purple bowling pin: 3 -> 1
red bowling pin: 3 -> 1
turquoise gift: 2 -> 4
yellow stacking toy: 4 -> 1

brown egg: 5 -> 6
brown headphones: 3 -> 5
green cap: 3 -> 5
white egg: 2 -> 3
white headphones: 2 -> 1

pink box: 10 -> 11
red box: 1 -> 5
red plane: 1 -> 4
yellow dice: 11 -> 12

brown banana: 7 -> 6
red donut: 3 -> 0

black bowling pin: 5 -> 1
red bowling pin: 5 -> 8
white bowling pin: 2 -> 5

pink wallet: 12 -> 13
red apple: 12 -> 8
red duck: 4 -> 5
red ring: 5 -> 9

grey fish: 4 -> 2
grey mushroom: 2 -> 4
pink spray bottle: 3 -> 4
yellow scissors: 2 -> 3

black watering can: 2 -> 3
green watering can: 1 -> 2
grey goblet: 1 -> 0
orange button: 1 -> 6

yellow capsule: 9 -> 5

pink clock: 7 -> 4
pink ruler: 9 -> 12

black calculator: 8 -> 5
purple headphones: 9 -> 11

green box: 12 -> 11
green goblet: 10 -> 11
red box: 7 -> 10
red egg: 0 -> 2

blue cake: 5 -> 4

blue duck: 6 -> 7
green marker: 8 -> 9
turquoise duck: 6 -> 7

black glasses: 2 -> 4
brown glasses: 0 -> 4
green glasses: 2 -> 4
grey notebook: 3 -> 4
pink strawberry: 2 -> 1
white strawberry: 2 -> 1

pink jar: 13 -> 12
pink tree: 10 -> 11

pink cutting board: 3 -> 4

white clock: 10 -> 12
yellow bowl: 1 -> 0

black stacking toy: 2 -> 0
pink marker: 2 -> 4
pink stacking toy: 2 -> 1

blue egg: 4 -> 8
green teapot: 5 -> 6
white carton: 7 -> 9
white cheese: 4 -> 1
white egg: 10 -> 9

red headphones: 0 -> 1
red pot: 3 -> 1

[How to complete this task] Starting at the line above that contains "blue cake: 5 -> 4", repeat each line exactly up to and including the line that contains "pink stacking toy: 2 -> 1", and stop there.

[Response below]
blue cake: 5 -> 4

blue duck: 6 -> 7
green marker: 8 -> 9
turquoise duck: 6 -> 7

black glasses: 2 -> 4
brown glasses: 0 -> 4
green glasses: 2 -> 4
grey notebook: 3 -> 4
pink strawberry: 2 -> 1
white strawberry: 2 -> 1

pink jar: 13 -> 12
pink tree: 10 -> 11

pink cutting board: 3 -> 4

white clock: 10 -> 12
yellow bowl: 1 -> 0

black stacking toy: 2 -> 0
pink marker: 2 -> 4
pink stacking toy: 2 -> 1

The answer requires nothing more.